PROBLEM DESCRIPTION —
Give the entries back exactly as they stand, but without pictures.

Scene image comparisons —

══════

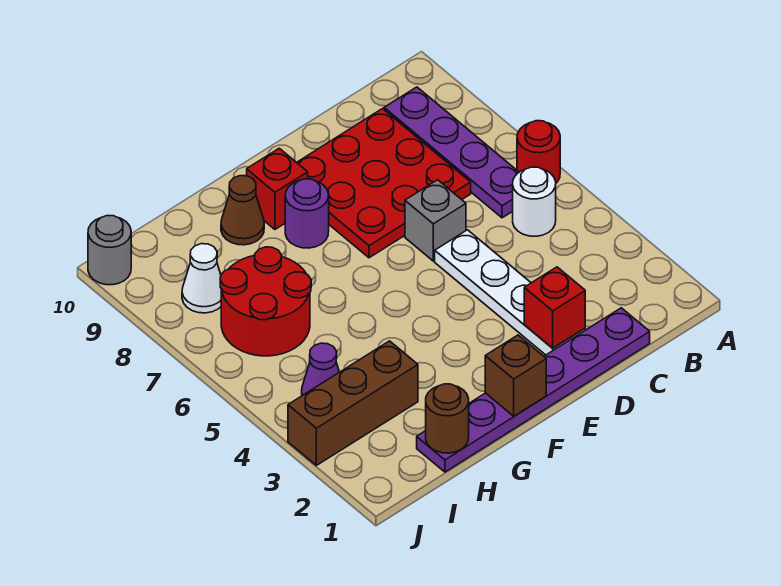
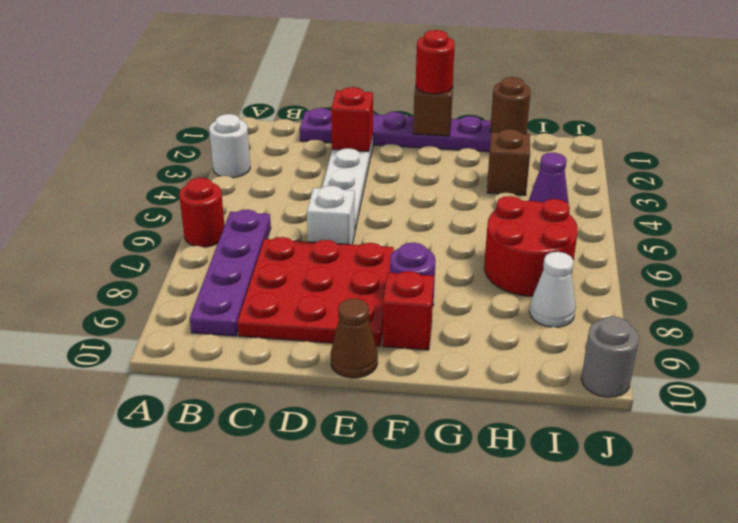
white round brick B5 level 1 -> white round brick A3 level 1
grey brick D6 level 1 -> white brick D6 level 1
none -> red round brick F1 level 3
brown cone G9 level 1 -> brown cone E10 level 1
brown brick H3:J3 level 1 -> brown brick H3 level 1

══════

EXERCISE ANSWER —
white round brick B5 level 1 -> white round brick A3 level 1
grey brick D6 level 1 -> white brick D6 level 1
none -> red round brick F1 level 3
brown cone G9 level 1 -> brown cone E10 level 1
brown brick H3:J3 level 1 -> brown brick H3 level 1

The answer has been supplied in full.